┌─ Exercise materials

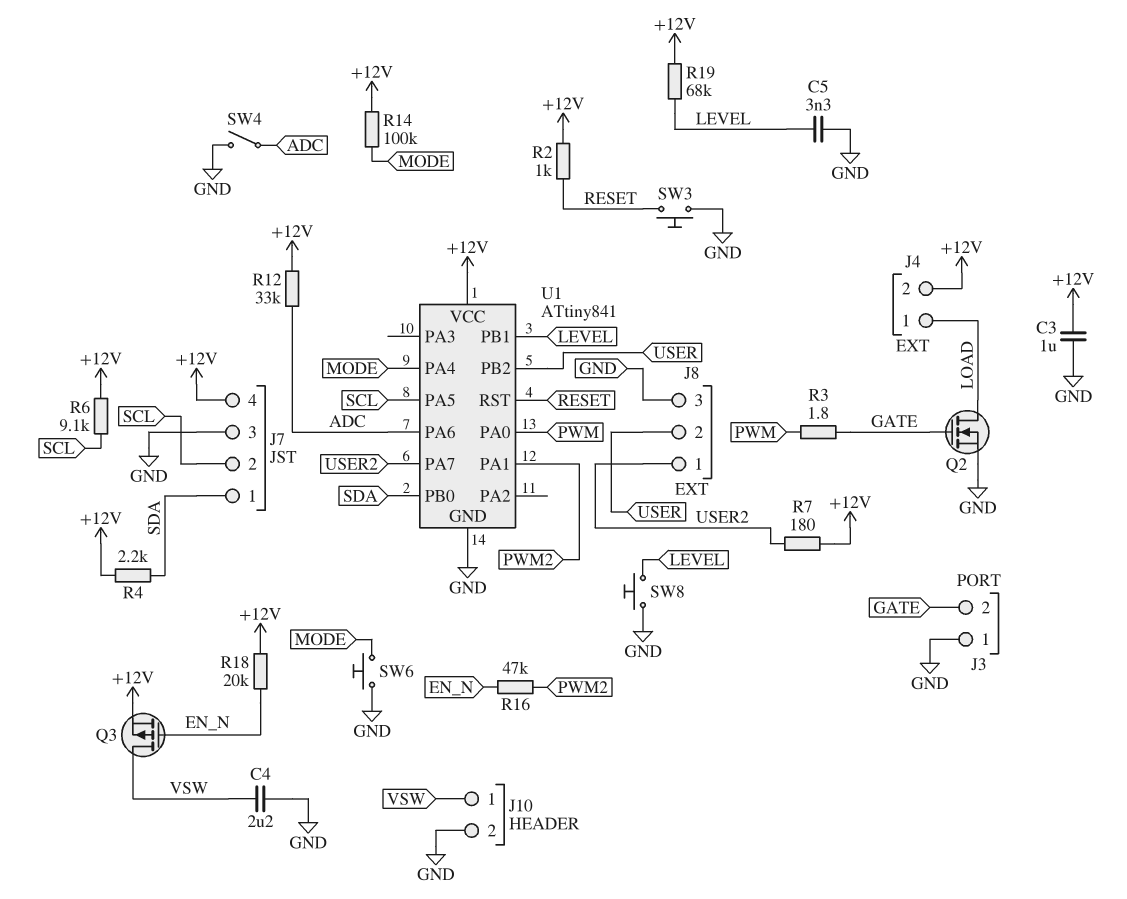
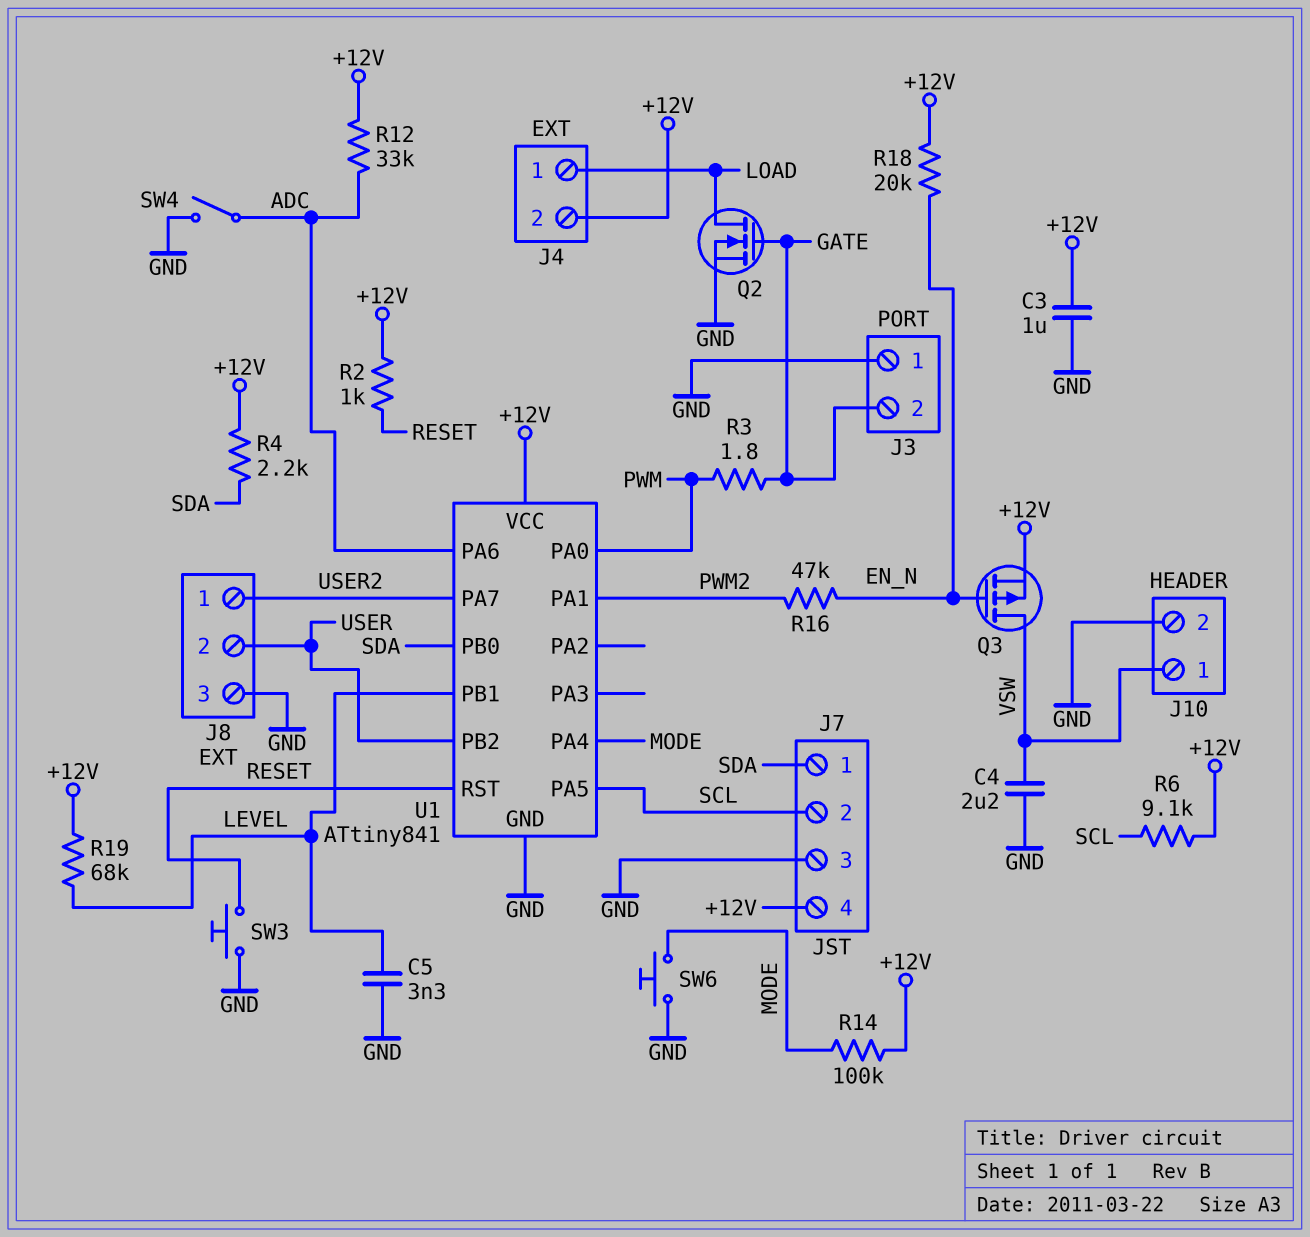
R7: 180 (+12V, USER2) -> none
SW8: button (GND, LEVEL) -> none

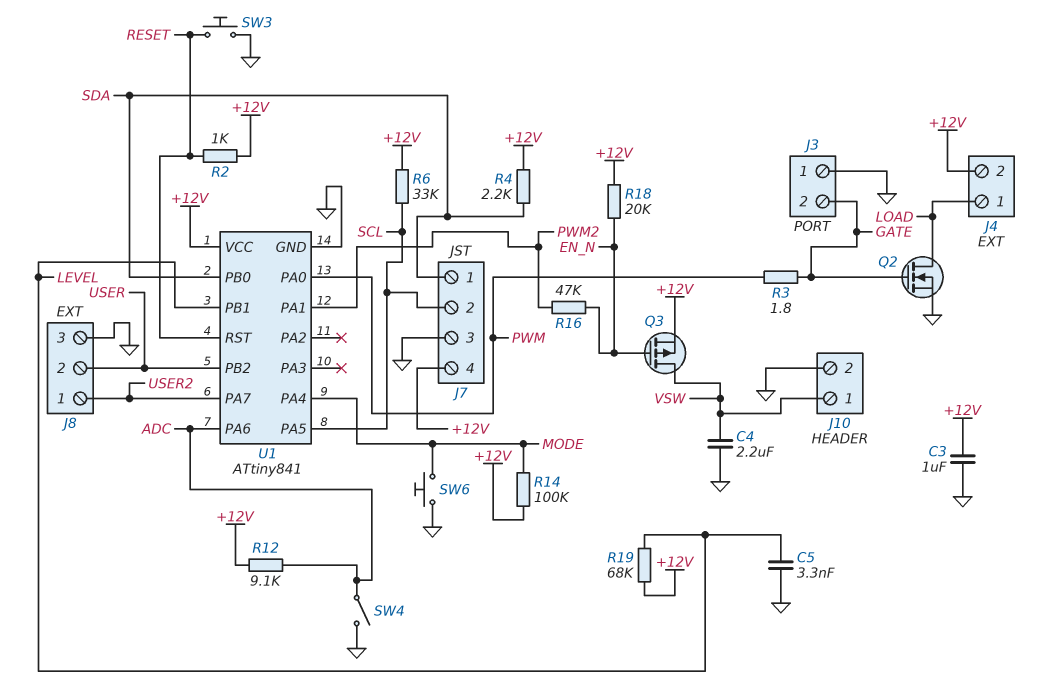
R6: 9.1k (+12V, SCL) -> 33k (+12V, SCL)
R12: 33k (+12V, ADC) -> 9.1k (+12V, ADC)

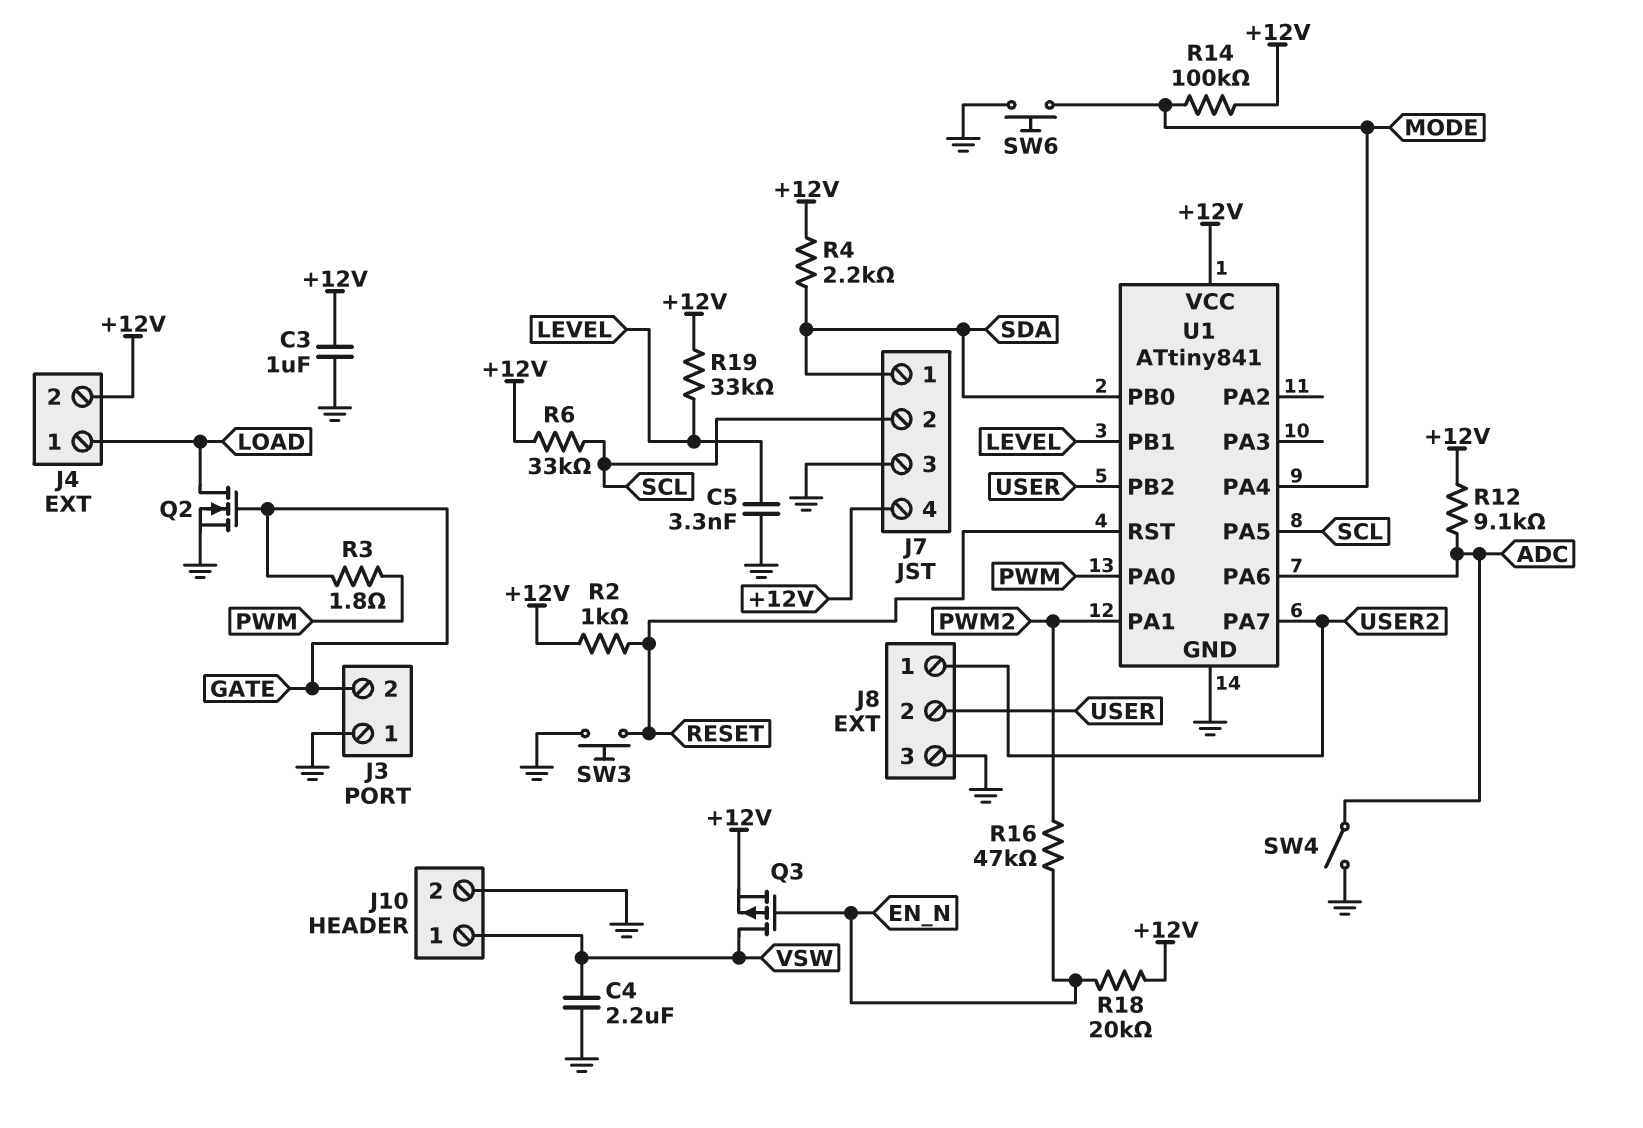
R19: 68k (+12V, LEVEL) -> 33k (+12V, LEVEL)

└─

> [Aim of the task]:
Go through the material and report each line that holds the string "none".

> [Task output]:
R7: 180 (+12V, USER2) -> none
SW8: button (GND, LEVEL) -> none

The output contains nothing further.